▶ [TASK TO CARRY OUT]:
From first line to last, print the records exactly, but leave out the pictures.

========

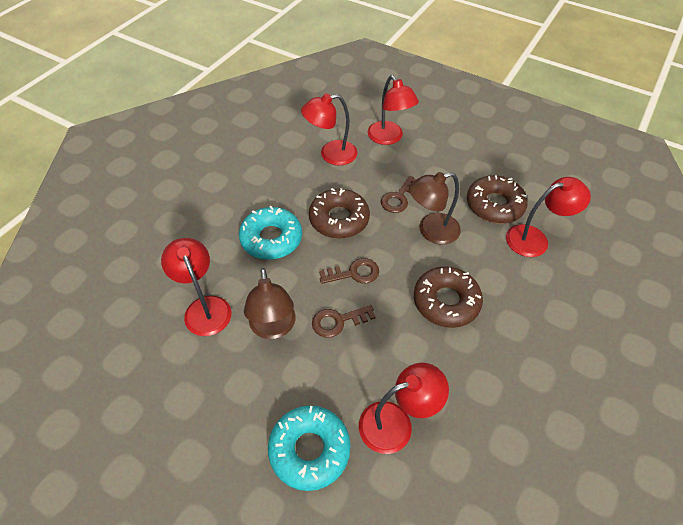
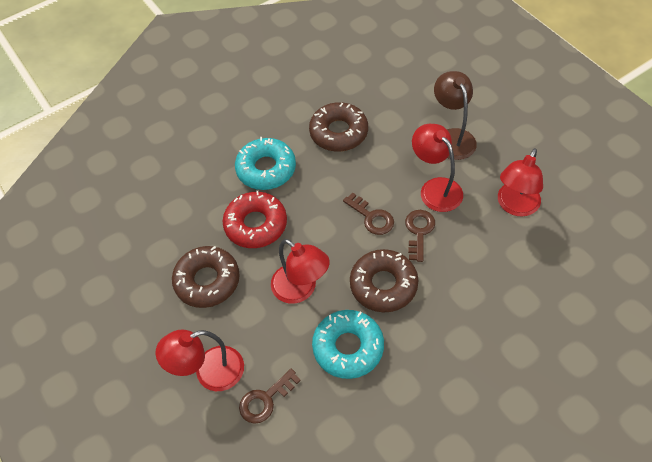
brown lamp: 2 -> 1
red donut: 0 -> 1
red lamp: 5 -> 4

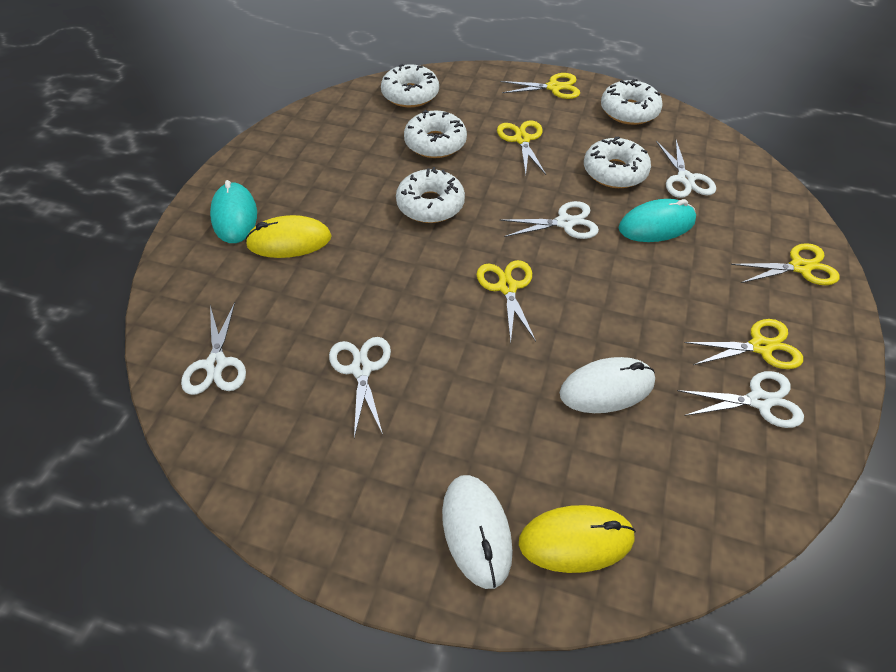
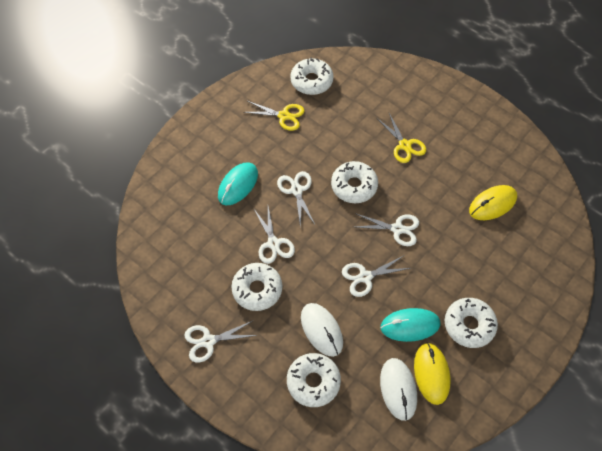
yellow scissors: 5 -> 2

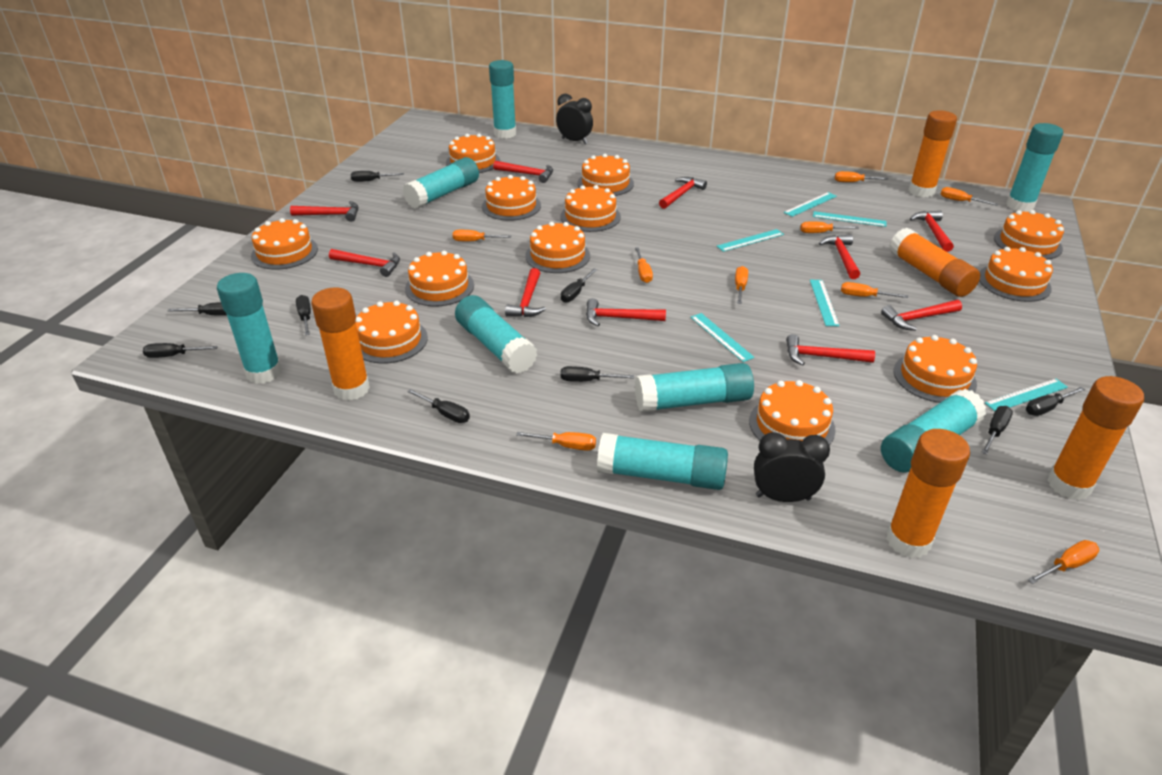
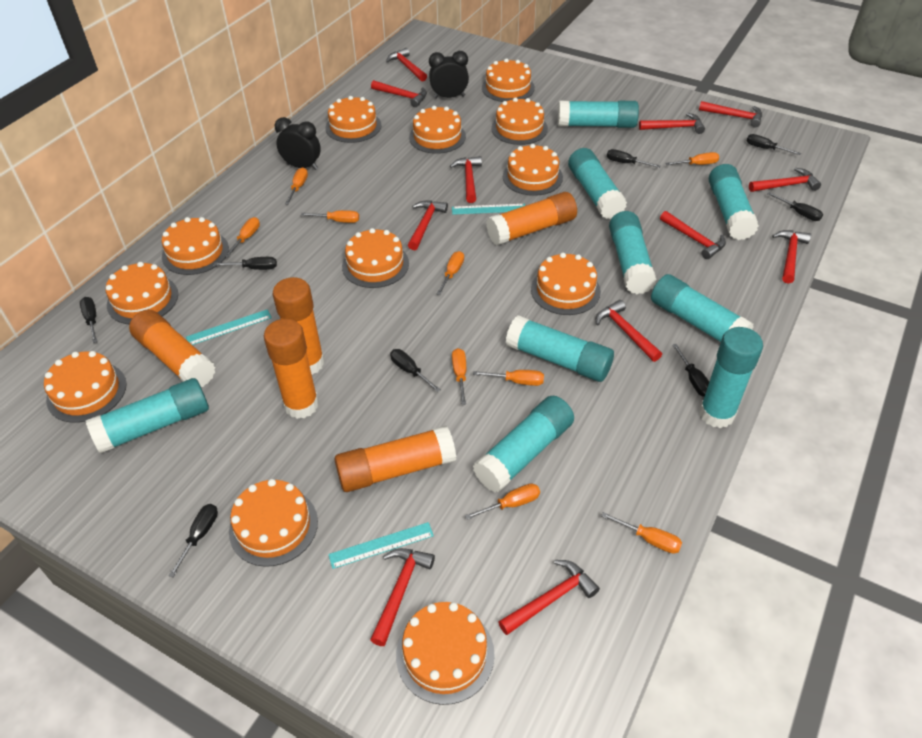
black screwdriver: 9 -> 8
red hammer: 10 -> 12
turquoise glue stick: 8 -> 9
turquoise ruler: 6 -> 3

========

▶ [WRITTEN RESPONSE]:
brown lamp: 2 -> 1
red donut: 0 -> 1
red lamp: 5 -> 4

yellow scissors: 5 -> 2

black screwdriver: 9 -> 8
red hammer: 10 -> 12
turquoise glue stick: 8 -> 9
turquoise ruler: 6 -> 3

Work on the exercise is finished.